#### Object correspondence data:
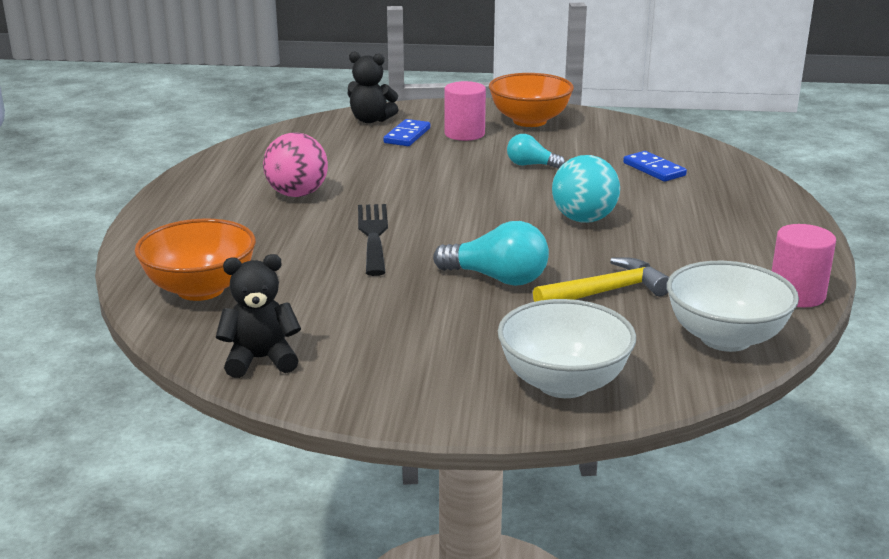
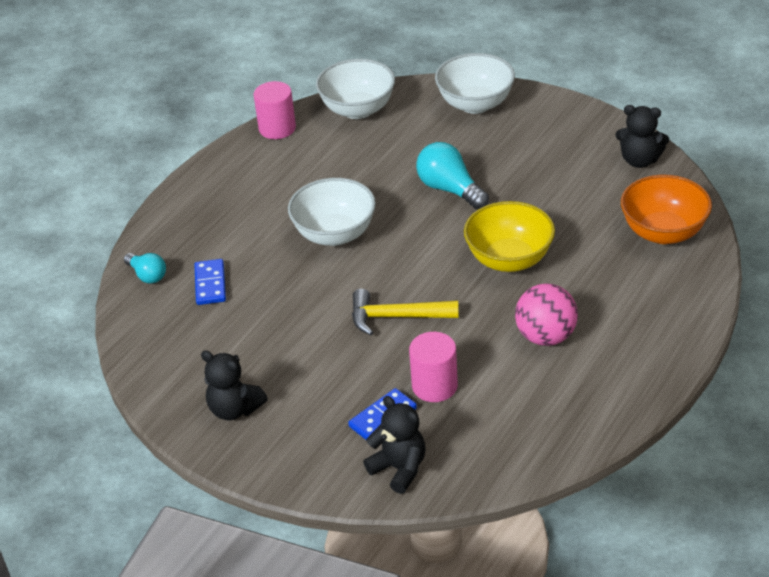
camera: 150 degrees left, 15 degrees up
black fork [358,204,388,276] -> yellow bowl [464,201,555,272]
pink cylinder [444,81,486,141] -> pink cylinder moved to [409,332,458,402]
orange bowl [489,73,574,127] -> black teddy bear [201,350,268,420]
turquoise light bulb [507,134,565,169] -> turquoise light bulb moved to [124,253,166,284]
yellow hammer [533,257,669,302] -> yellow hammer moved to [352,289,459,335]
turquoise ball [552,155,620,223] -> white bowl [288,178,376,246]

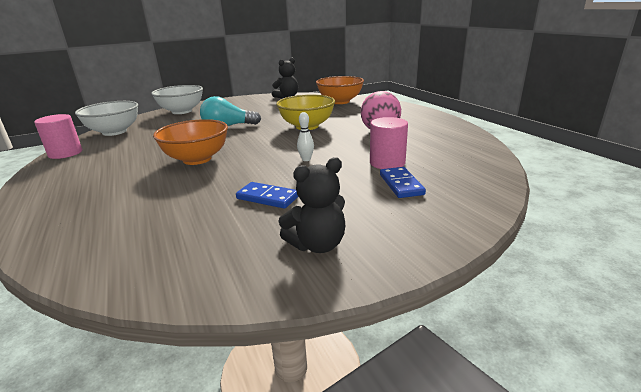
camera: 60 degrees left, 15 degrees down
turquoise light bulb [124,253,166,284] -> none
blue domino [194,259,226,305] -> blue domino moved to [236,182,298,209]
white bowl [288,178,376,246] -> orange bowl [153,119,228,165]
yellow hammer [352,289,459,335] -> white bowling pin [297,112,314,161]
black teddy bear [363,396,426,494] -> none

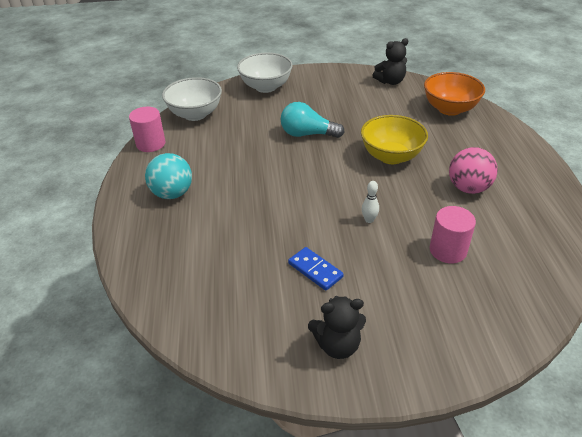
camera: 20 degrees right, 15 degrees up
orange bowl [153,119,228,165] -> none
blue domino [380,167,426,198] -> none
none -> turquoise ball [145,153,192,199]

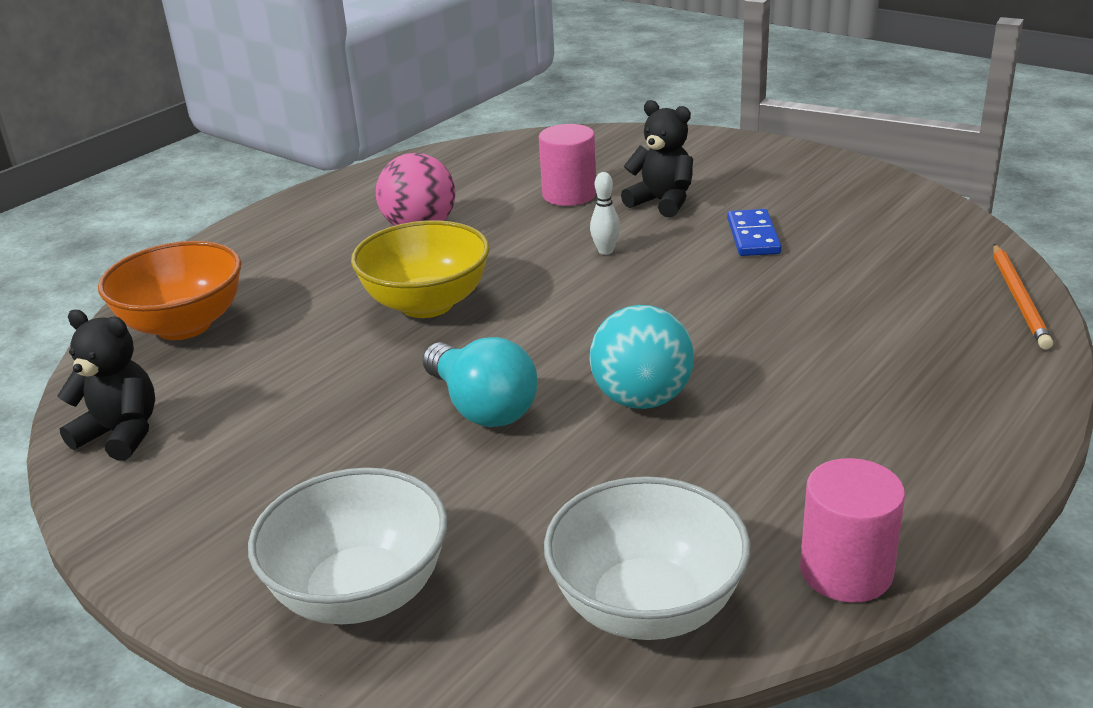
camera: 135 degrees left, 10 degrees down
turquoise ball [145,153,192,199] -> turquoise ball moved to [589,305,694,409]
black teddy bear [308,296,366,359] -> black teddy bear moved to [621,100,693,217]
none -> orange pencil [993,244,1053,350]

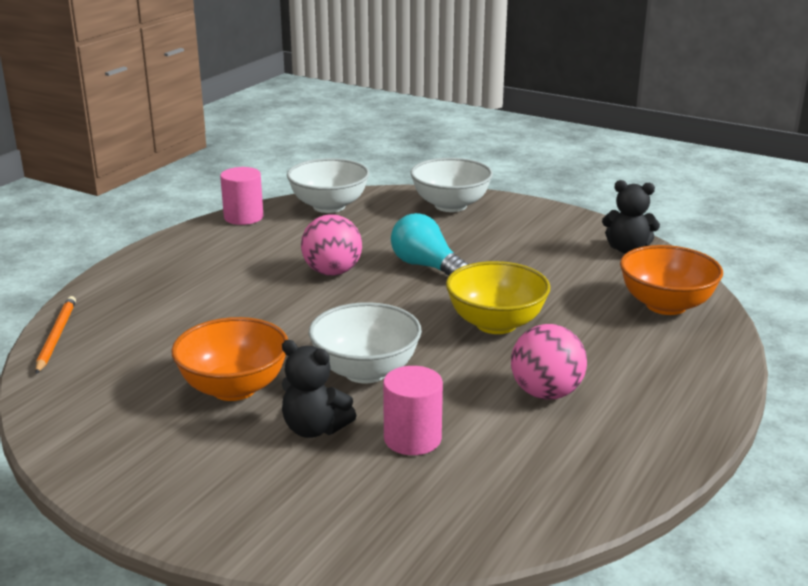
camera: 170 degrees right, 5 degrees down
turquoise ball [589,305,694,409] -> pink ball [301,214,362,276]
white bowling pin [590,172,620,255] -> white bowl [309,302,422,383]
blue domino [727,209,782,256] -> orange bowl [171,317,288,401]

#### Work instruction:
Leaving out the pictures, please output the lines in the entries above from the one with "pink cylinder [444,81,486,141]" through the one with "turquoise light bulb [124,253,166,284]", exactly as they are.

#### Task answer:
pink cylinder [444,81,486,141] -> pink cylinder moved to [409,332,458,402]
orange bowl [489,73,574,127] -> black teddy bear [201,350,268,420]
turquoise light bulb [507,134,565,169] -> turquoise light bulb moved to [124,253,166,284]
yellow hammer [533,257,669,302] -> yellow hammer moved to [352,289,459,335]
turquoise ball [552,155,620,223] -> white bowl [288,178,376,246]

camera: 60 degrees left, 15 degrees down
turquoise light bulb [124,253,166,284] -> none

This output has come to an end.